_About this exercise_
Where does the word "pink" occur in the entries below? Copy every line that has it.

_Exercise material_
____________________
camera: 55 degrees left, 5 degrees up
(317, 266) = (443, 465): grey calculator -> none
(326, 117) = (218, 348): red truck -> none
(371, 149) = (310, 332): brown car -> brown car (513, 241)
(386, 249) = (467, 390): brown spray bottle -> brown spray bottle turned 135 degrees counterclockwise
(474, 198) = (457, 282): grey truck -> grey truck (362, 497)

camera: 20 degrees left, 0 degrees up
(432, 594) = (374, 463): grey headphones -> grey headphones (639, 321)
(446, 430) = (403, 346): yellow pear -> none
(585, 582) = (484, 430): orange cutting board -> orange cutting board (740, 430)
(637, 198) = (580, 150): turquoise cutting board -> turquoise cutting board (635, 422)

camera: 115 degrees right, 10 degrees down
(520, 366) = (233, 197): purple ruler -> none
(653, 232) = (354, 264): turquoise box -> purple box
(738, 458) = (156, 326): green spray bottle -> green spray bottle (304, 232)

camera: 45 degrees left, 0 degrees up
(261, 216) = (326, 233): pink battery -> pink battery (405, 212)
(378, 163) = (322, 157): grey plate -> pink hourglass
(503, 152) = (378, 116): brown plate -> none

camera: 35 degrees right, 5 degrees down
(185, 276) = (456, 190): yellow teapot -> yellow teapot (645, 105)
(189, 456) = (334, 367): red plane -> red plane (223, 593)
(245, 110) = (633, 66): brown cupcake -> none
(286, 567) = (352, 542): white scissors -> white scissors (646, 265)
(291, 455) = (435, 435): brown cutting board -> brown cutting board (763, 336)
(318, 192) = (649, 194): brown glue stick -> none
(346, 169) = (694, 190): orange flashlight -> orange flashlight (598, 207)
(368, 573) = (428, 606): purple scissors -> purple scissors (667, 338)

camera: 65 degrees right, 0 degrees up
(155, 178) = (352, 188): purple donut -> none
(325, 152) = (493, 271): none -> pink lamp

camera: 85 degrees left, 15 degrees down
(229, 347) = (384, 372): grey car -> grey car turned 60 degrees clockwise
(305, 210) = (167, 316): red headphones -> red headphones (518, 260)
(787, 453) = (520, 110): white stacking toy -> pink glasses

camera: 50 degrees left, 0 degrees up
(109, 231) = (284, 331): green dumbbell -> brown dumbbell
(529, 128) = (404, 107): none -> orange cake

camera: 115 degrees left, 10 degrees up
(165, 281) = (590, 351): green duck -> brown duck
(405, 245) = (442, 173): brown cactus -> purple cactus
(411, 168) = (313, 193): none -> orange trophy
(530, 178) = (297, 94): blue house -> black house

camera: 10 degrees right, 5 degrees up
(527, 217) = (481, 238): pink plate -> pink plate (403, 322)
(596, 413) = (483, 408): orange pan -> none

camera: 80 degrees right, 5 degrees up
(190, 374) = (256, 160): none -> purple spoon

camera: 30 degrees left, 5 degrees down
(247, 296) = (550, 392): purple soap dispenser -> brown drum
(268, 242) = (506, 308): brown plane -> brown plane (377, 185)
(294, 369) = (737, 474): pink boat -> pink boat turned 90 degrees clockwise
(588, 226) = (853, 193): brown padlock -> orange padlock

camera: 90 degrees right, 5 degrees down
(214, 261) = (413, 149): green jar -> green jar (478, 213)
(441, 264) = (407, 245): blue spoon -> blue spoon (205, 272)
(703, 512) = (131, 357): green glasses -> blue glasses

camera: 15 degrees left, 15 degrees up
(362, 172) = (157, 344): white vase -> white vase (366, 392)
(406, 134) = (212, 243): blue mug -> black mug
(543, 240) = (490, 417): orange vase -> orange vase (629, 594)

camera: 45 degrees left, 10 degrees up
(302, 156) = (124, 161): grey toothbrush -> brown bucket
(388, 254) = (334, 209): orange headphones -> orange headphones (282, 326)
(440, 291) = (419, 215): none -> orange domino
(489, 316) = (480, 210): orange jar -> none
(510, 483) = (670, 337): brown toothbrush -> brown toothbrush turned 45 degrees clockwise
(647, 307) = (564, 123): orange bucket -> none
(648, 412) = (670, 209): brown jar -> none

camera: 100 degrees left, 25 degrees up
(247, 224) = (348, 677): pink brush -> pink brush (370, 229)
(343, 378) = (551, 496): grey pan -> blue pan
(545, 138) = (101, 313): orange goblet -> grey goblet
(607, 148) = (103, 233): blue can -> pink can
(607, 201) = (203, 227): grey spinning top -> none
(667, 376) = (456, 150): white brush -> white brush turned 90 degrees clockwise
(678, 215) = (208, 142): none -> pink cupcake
____________________
_Exercise output_
(261, 216) = (326, 233): pink battery -> pink battery (405, 212)
(378, 163) = (322, 157): grey plate -> pink hourglass
(325, 152) = (493, 271): none -> pink lamp
(787, 453) = (520, 110): white stacking toy -> pink glasses
(527, 217) = (481, 238): pink plate -> pink plate (403, 322)
(294, 369) = (737, 474): pink boat -> pink boat turned 90 degrees clockwise
(247, 224) = (348, 677): pink brush -> pink brush (370, 229)
(607, 148) = (103, 233): blue can -> pink can
(678, 215) = (208, 142): none -> pink cupcake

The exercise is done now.